● What needs to be done
Below are several entries. Transcribe exactly those lines that fall from the one with "(97, 350) = (75, 543): brown" through the one with "(329, 139) = (214, 212): black", end lines included.

● Record extracts
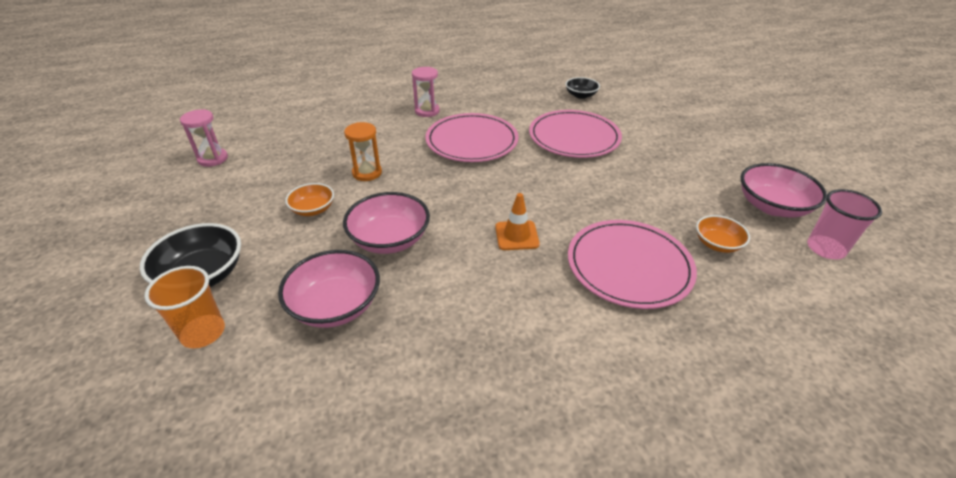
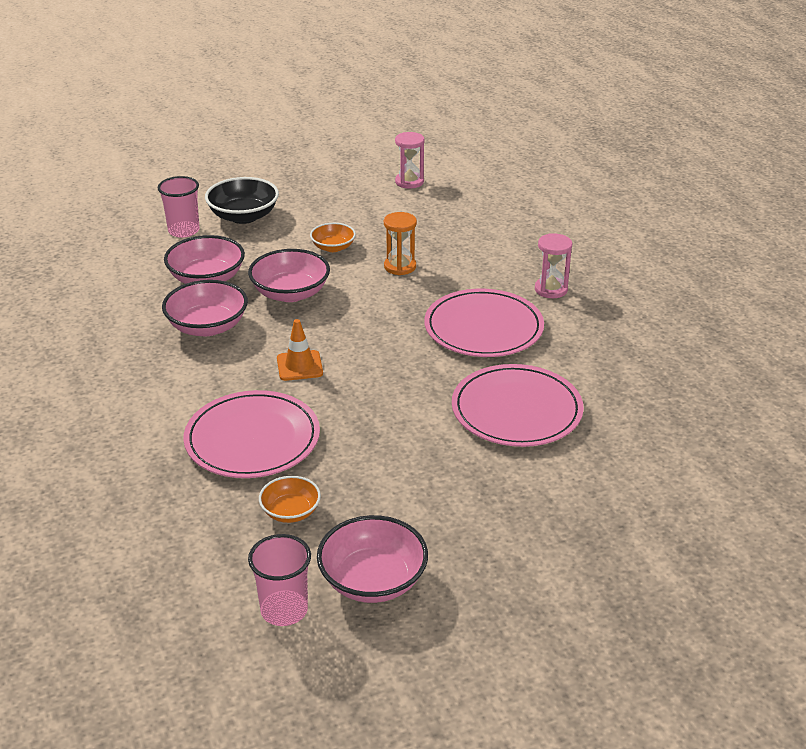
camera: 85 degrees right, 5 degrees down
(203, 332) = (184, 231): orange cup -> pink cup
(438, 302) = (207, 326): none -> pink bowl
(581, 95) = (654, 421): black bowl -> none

* * *

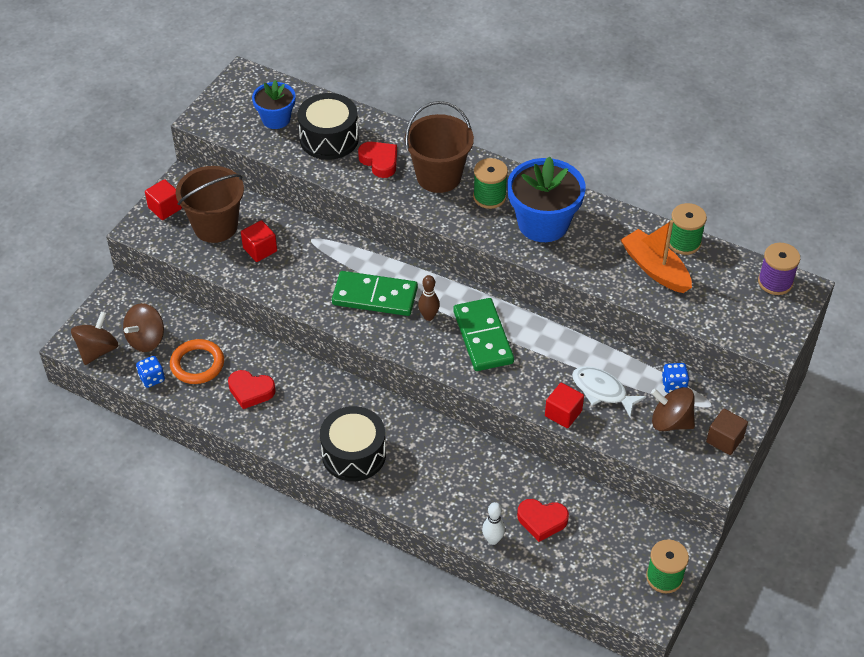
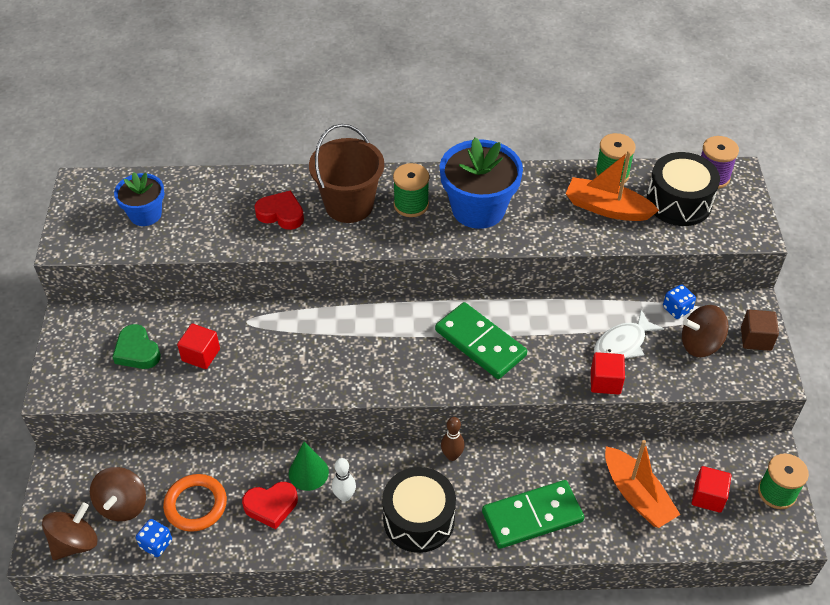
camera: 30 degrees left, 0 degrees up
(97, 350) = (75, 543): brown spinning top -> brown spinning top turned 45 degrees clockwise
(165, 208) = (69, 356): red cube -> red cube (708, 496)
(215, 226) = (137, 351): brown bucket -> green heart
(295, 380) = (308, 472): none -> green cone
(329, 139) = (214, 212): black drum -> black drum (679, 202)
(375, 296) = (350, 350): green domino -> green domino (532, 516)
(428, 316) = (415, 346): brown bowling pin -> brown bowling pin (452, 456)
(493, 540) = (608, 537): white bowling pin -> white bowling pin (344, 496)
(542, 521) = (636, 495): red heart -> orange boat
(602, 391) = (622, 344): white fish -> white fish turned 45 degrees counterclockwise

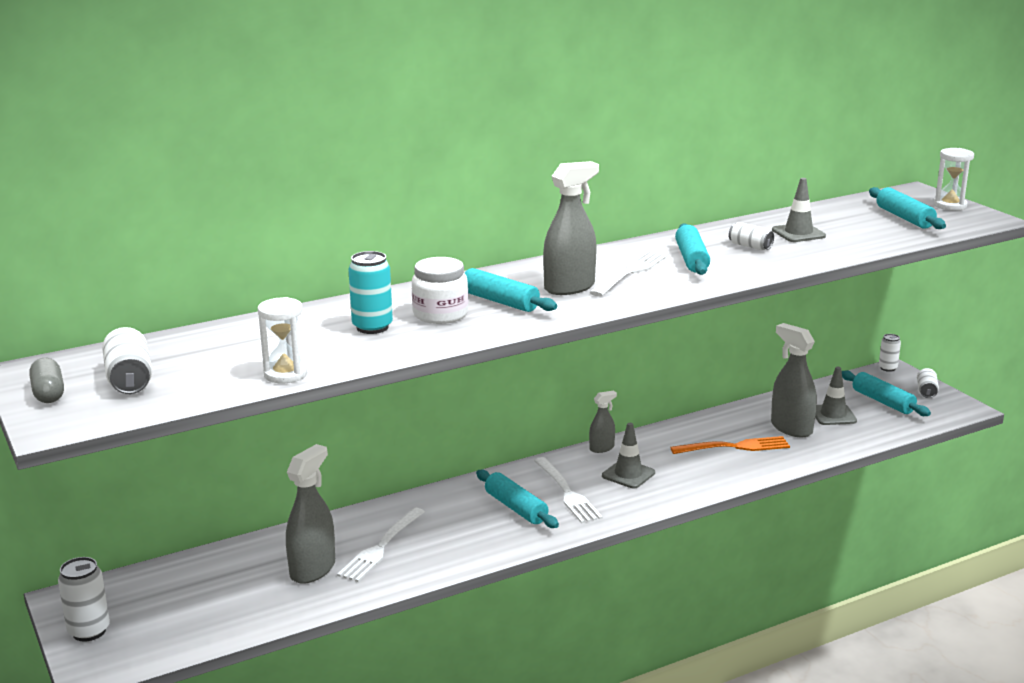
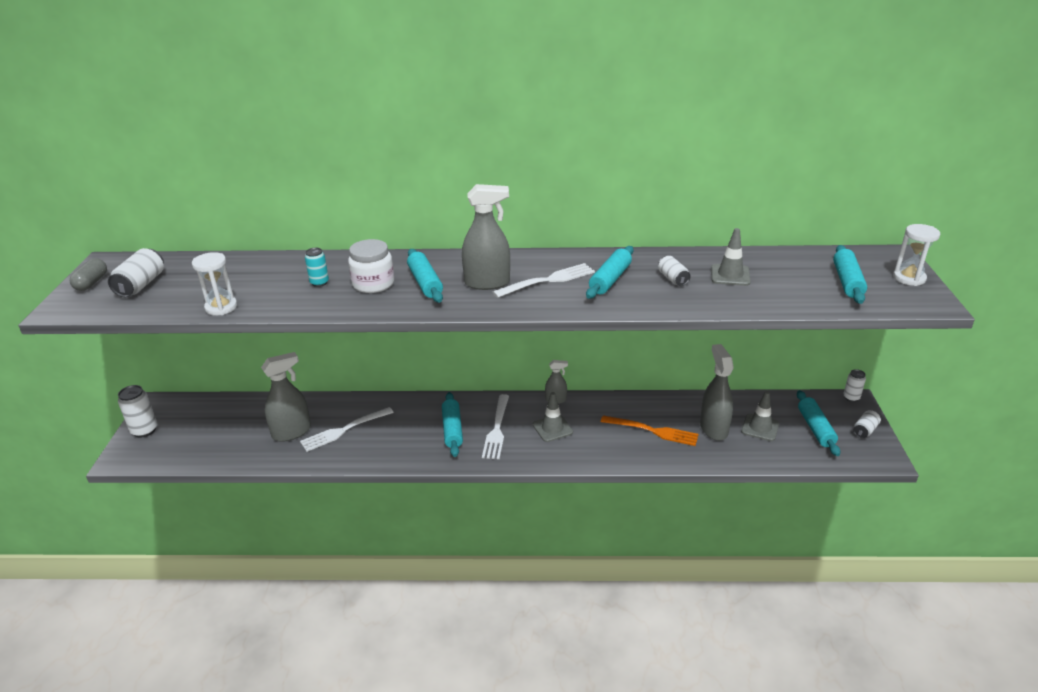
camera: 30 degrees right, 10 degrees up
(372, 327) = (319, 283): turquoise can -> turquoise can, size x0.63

...

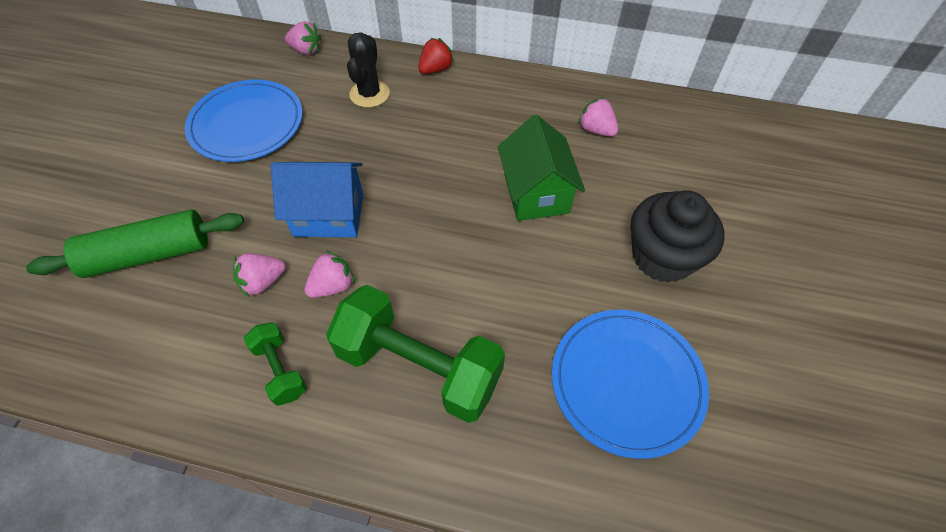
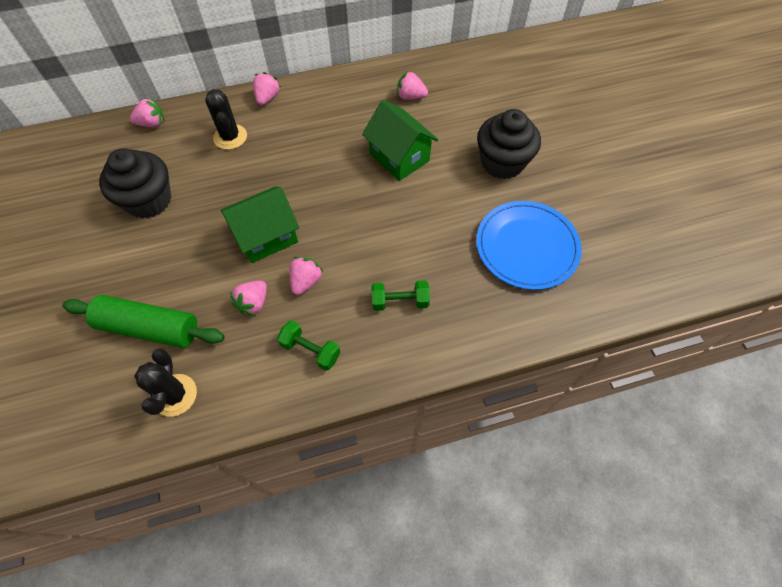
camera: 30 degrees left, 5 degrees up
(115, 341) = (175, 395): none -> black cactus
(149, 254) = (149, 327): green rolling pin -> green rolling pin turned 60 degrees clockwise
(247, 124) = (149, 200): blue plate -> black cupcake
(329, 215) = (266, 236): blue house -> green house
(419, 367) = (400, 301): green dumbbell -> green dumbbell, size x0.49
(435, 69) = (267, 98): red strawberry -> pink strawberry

● Answer to this task
(97, 350) = (75, 543): brown spinning top -> brown spinning top turned 45 degrees clockwise
(165, 208) = (69, 356): red cube -> red cube (708, 496)
(215, 226) = (137, 351): brown bucket -> green heart
(295, 380) = (308, 472): none -> green cone
(329, 139) = (214, 212): black drum -> black drum (679, 202)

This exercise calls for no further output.